- **TASK PROMPT**
From the listing below, copy each line that contains the word "plus".

[[ EXTRACTED MATERIAL open ]]

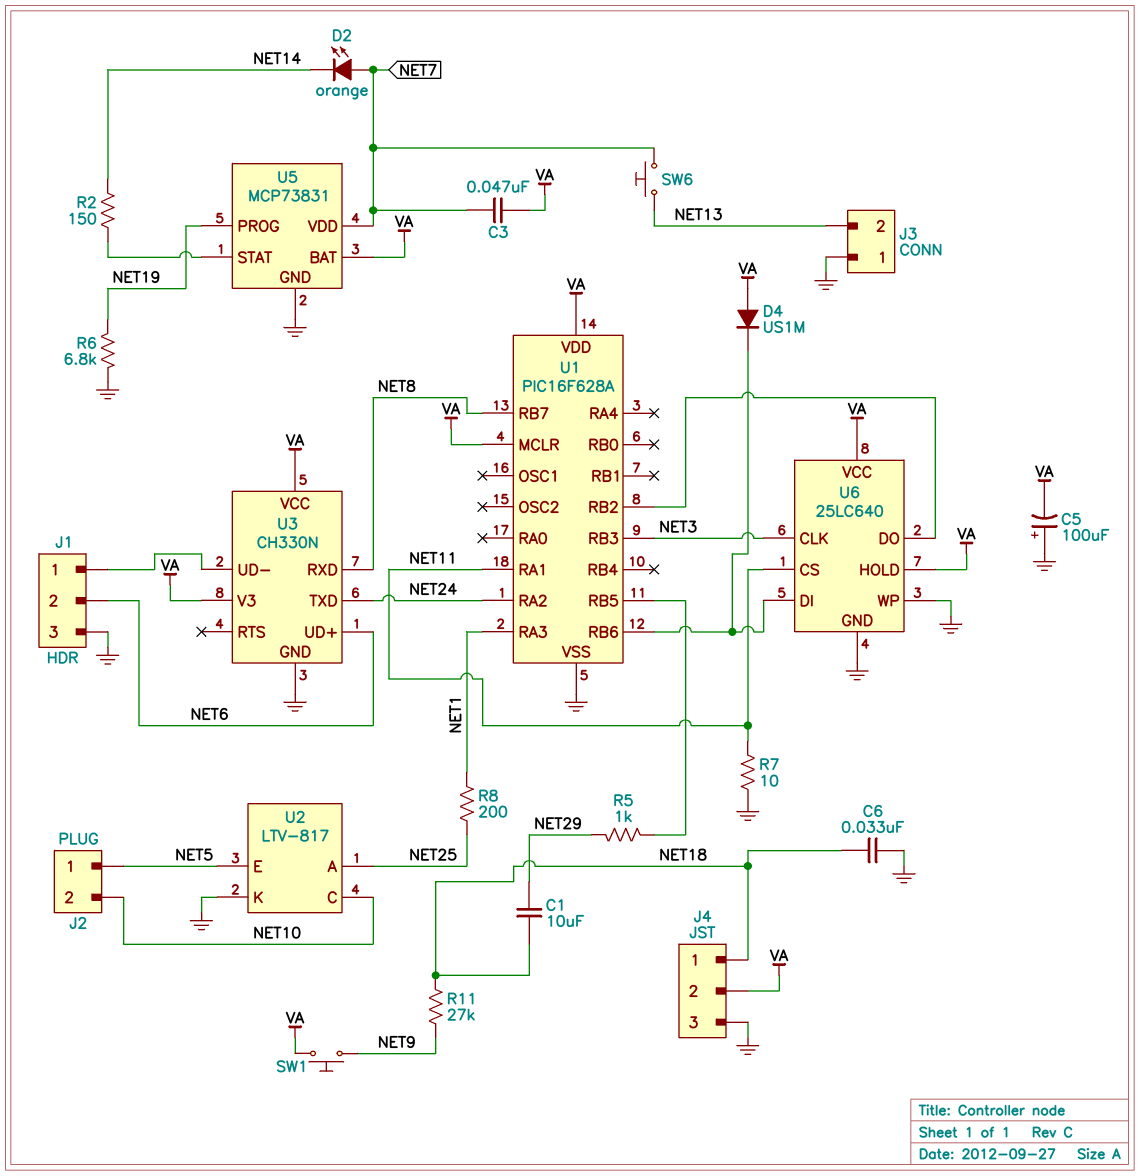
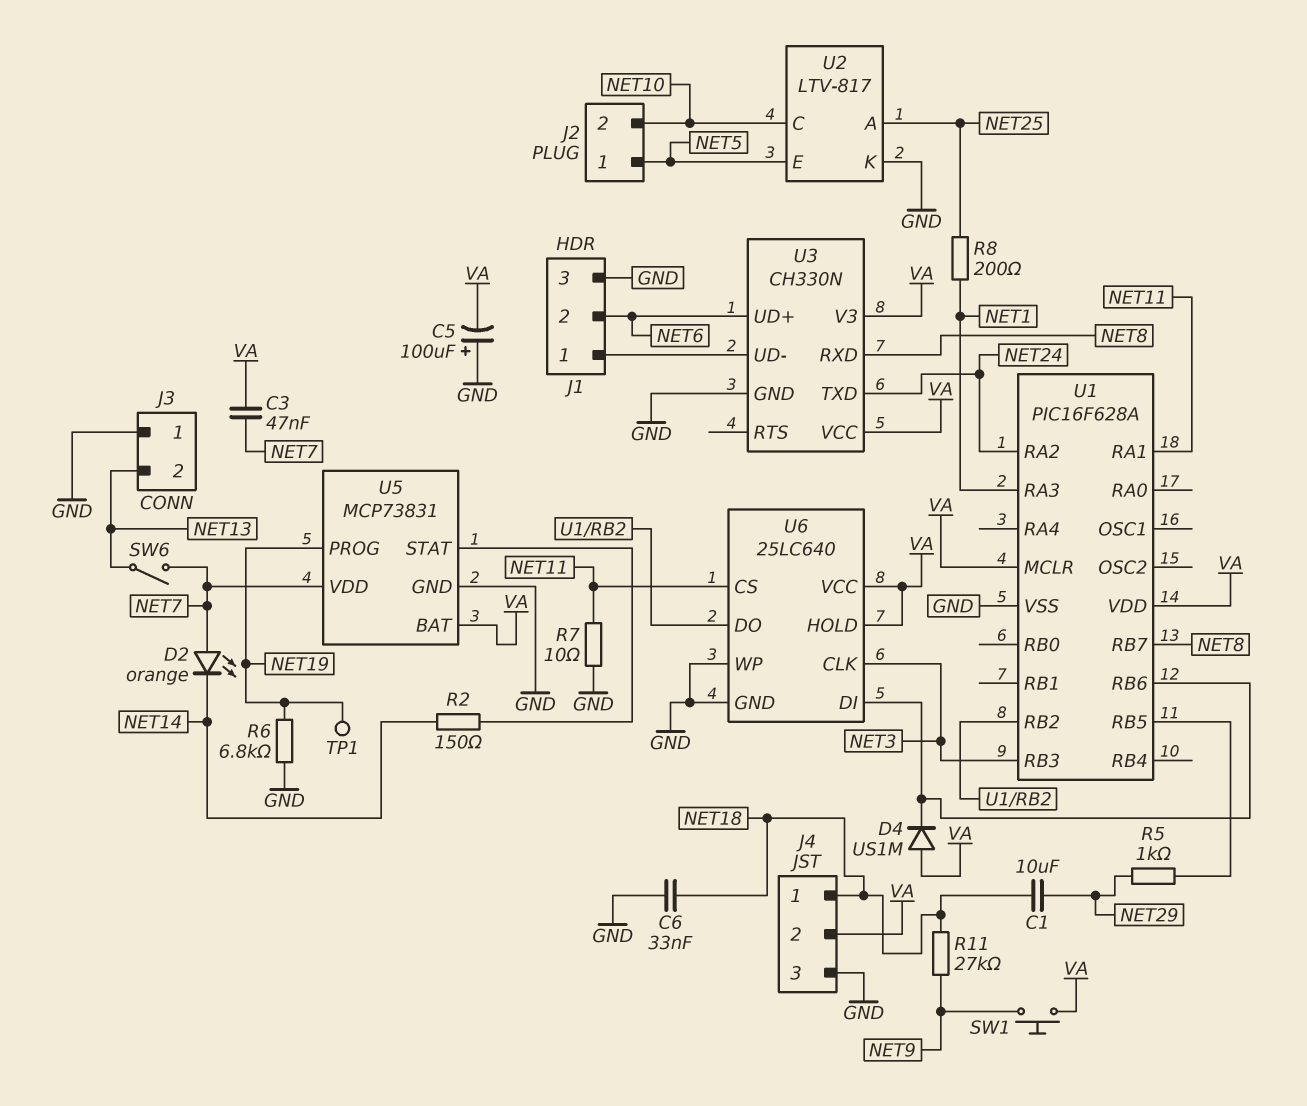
SW6: button (NET7, NET13) -> switch (NET7, NET13)
TP1: none -> test point (NET19)

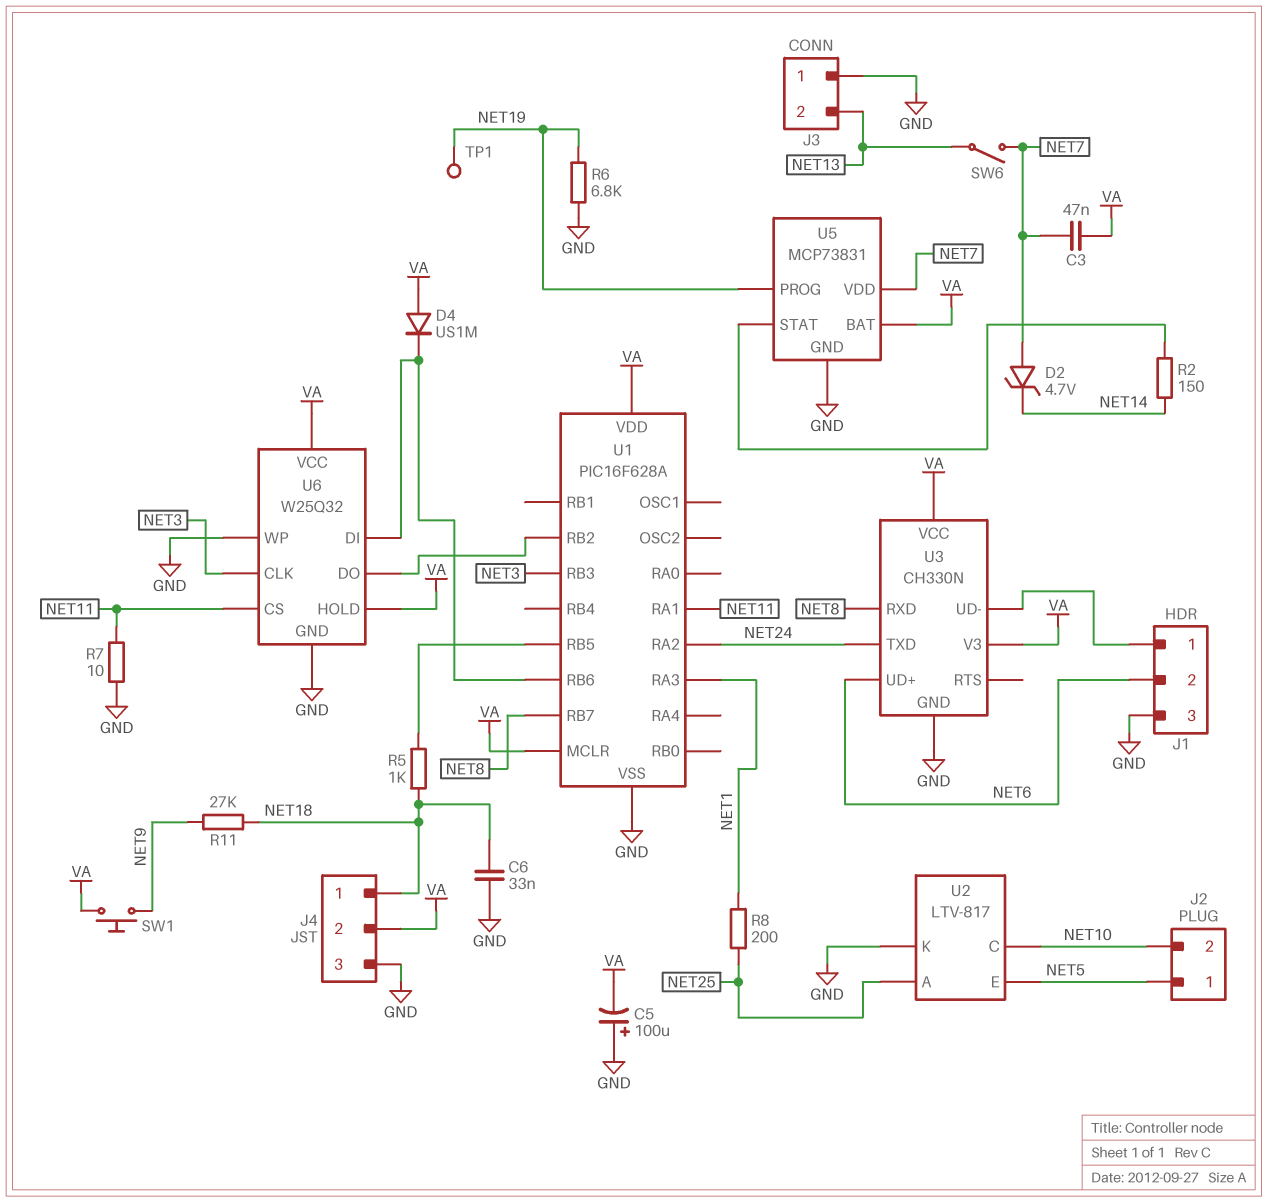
C1: 10uF (NET18, NET29) -> none
D2: LED orange (A NET7, K NET14) -> zener 4.7V (A NET7, K NET14)
R5: 1k (NET29, U1/RB5) -> 1k (NET18, U1/RB5)
U6: 25LC640 -> W25Q32

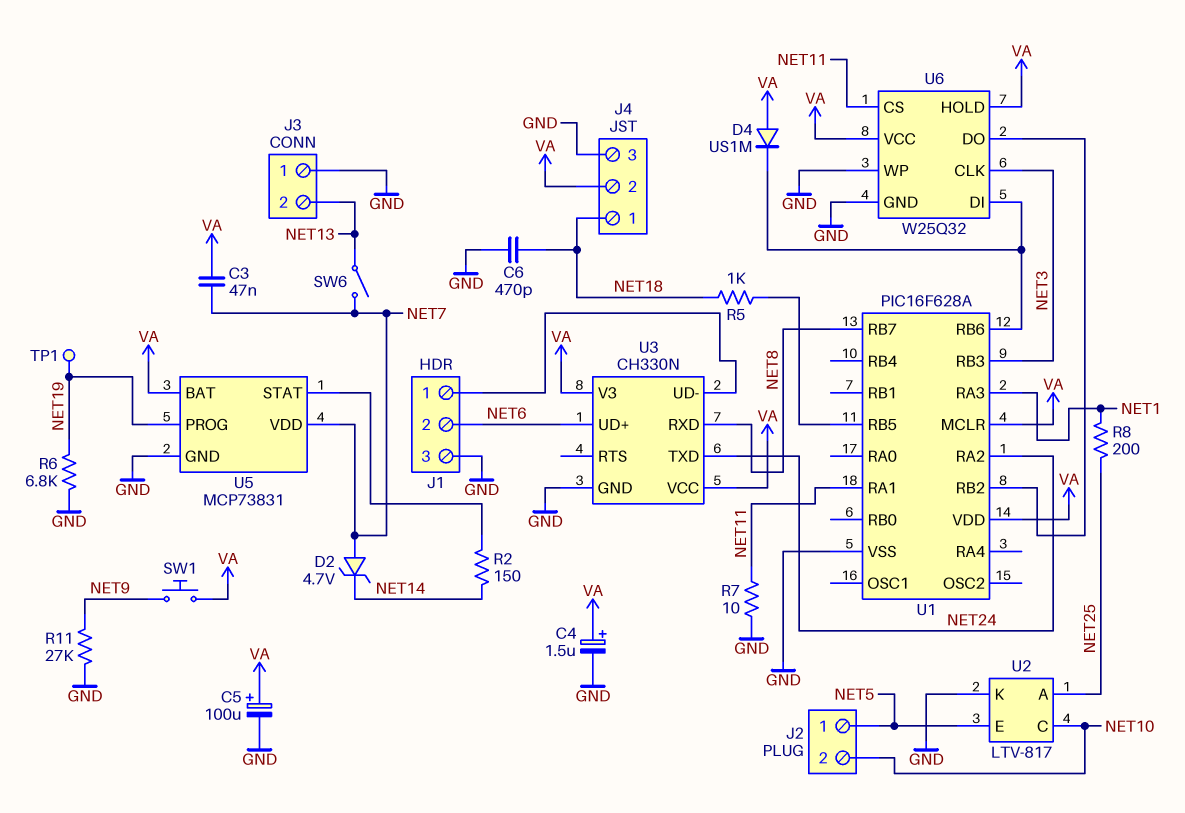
C4: none -> 1.5uF (plus VA, minus GND)
C5: 100uF (plus GND, minus VA) -> 100uF (plus VA, minus GND)
C6: 33nF (GND, NET18) -> 470pF (GND, NET18)
R11: 27k (NET9, NET18) -> 27k (GND, NET9)

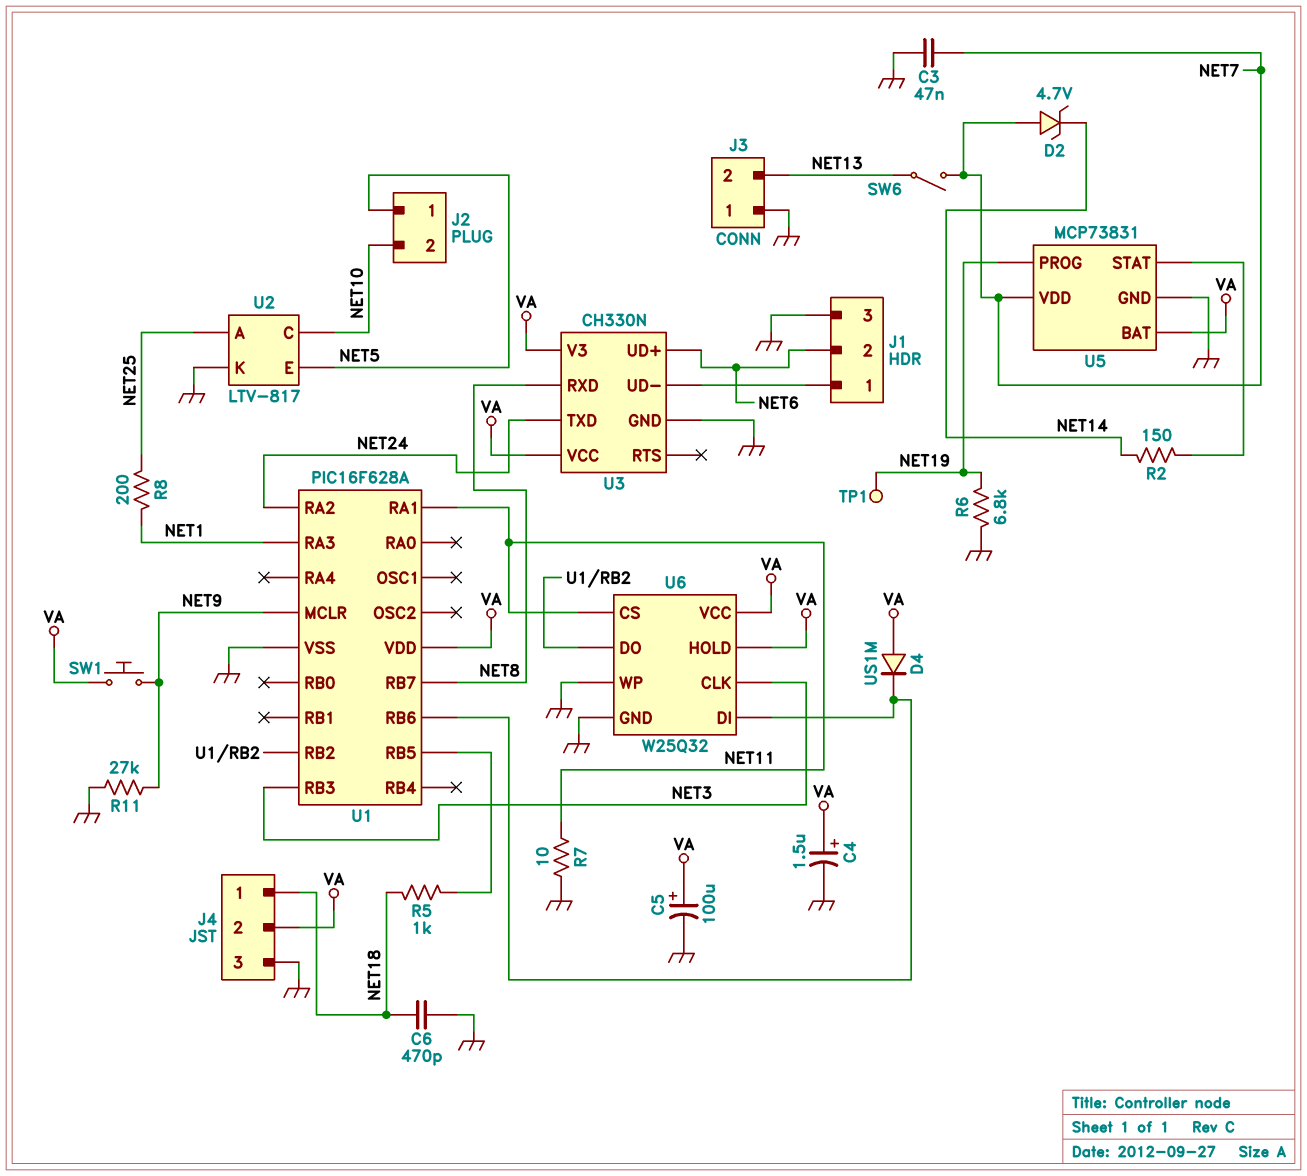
C3: 47nF (NET7, VA) -> 47nF (GND, NET7)
U1 pin MCLR: VA -> NET9

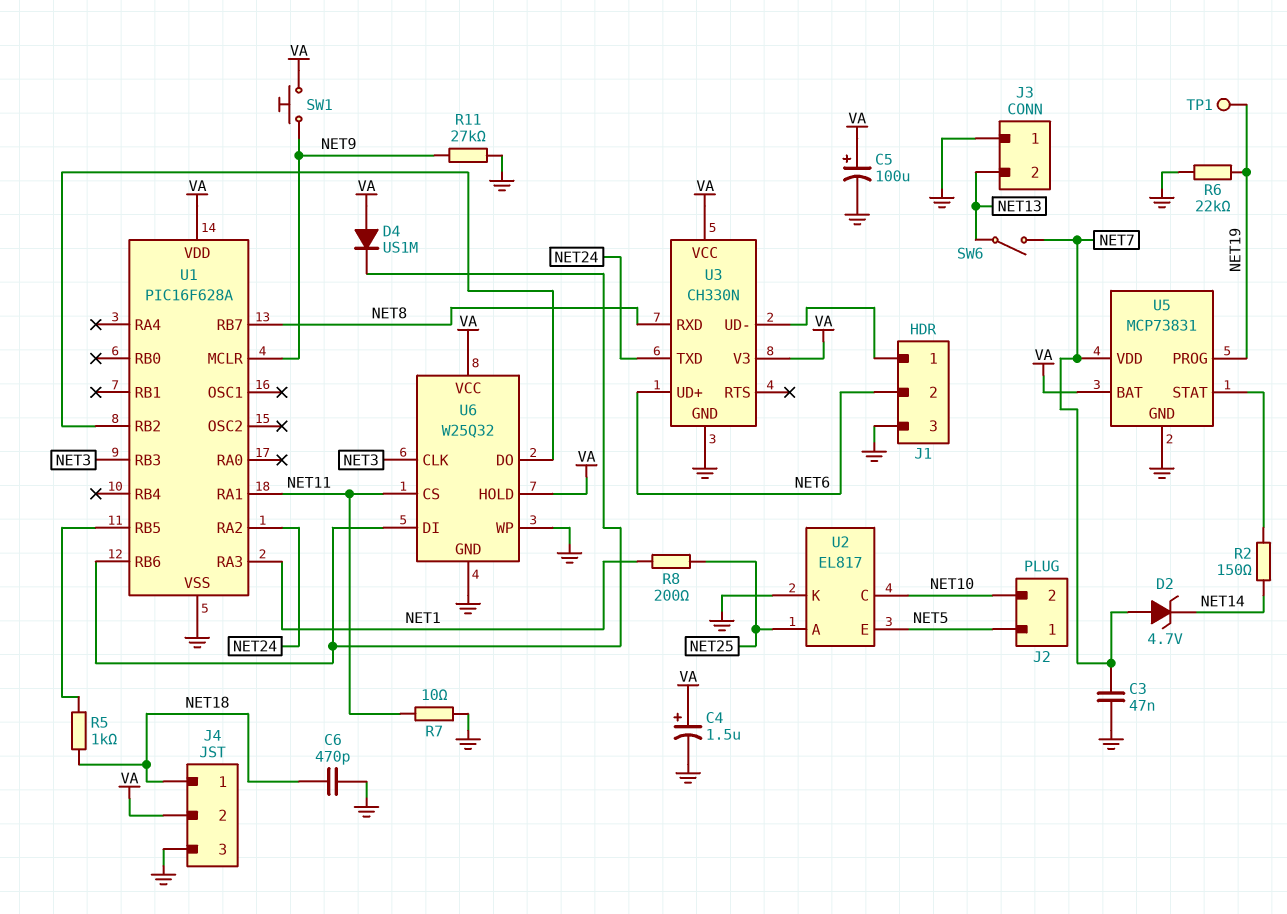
R6: 6.8k (GND, NET19) -> 22k (GND, NET19)
U2: LTV-817 -> EL817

[[ EXTRACTED MATERIAL closed ]]

- **RESPONSE AREA**
C4: none -> 1.5uF (plus VA, minus GND)
C5: 100uF (plus GND, minus VA) -> 100uF (plus VA, minus GND)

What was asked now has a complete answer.